[Scene difference descriptions]
==============================

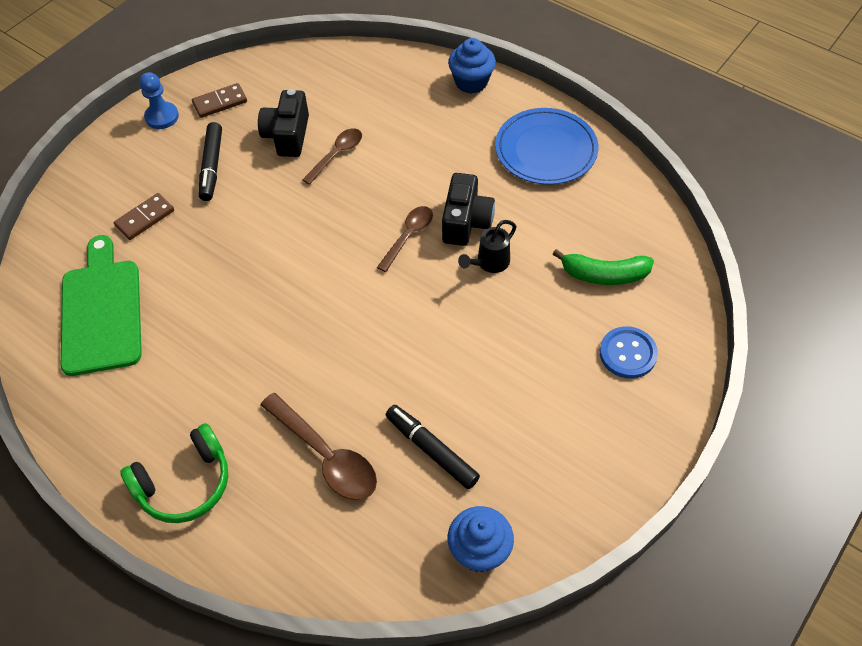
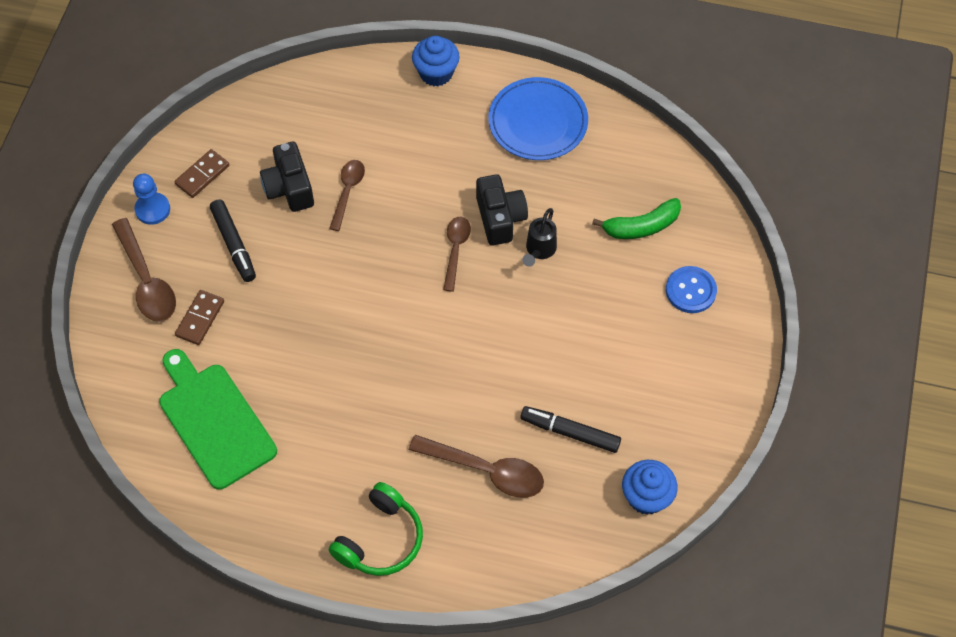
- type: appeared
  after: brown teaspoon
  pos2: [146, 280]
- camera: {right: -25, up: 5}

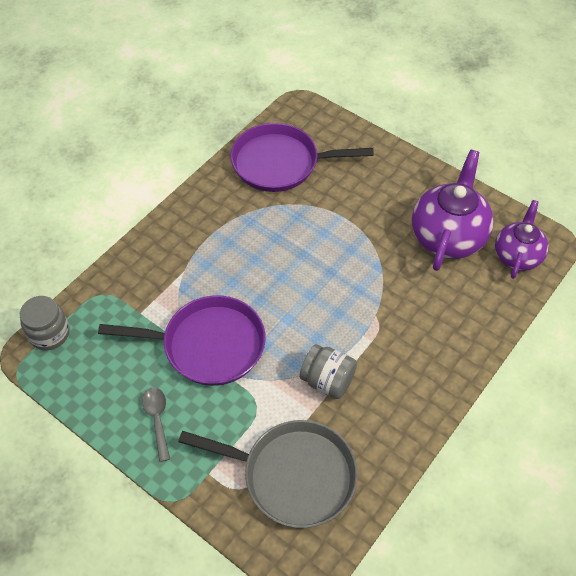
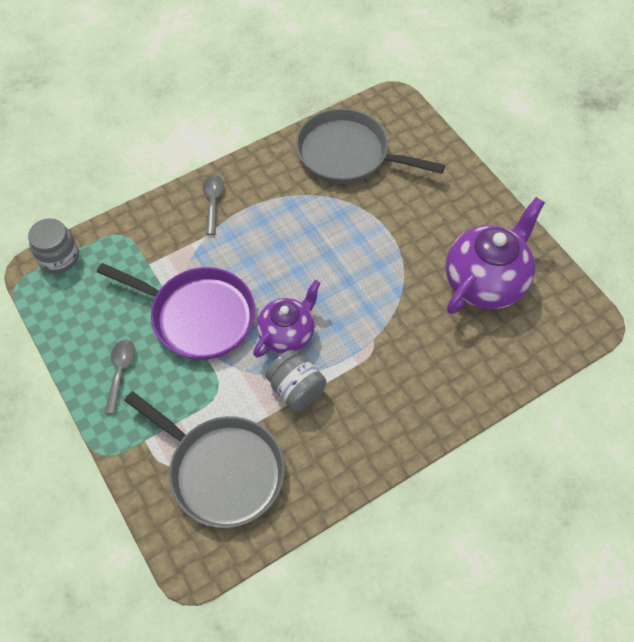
- type: appeared
  after: ash-grey teaspoon
  pos2: [213, 202]
- type: relocated
  before: purple teapot
  pos1: [517, 256]
  pos2: [287, 334]
- type: colour
  before: purple skillet
  after: ash-grey skillet
  pos1: [280, 163]
  pos2: [347, 154]
- camera: {right: 20, up: 5}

==============================

§ GOAL OF THE EXERCISE:
Above are the records; reproduce them exactly and leave out the pictures.

§ SOLUTION TO THE PROBLEM:
- type: appeared
  after: brown teaspoon
  pos2: [146, 280]
- camera: {right: -25, up: 5}

- type: appeared
  after: ash-grey teaspoon
  pos2: [213, 202]
- type: relocated
  before: purple teapot
  pos1: [517, 256]
  pos2: [287, 334]
- type: colour
  before: purple skillet
  after: ash-grey skillet
  pos1: [280, 163]
  pos2: [347, 154]
- camera: {right: 20, up: 5}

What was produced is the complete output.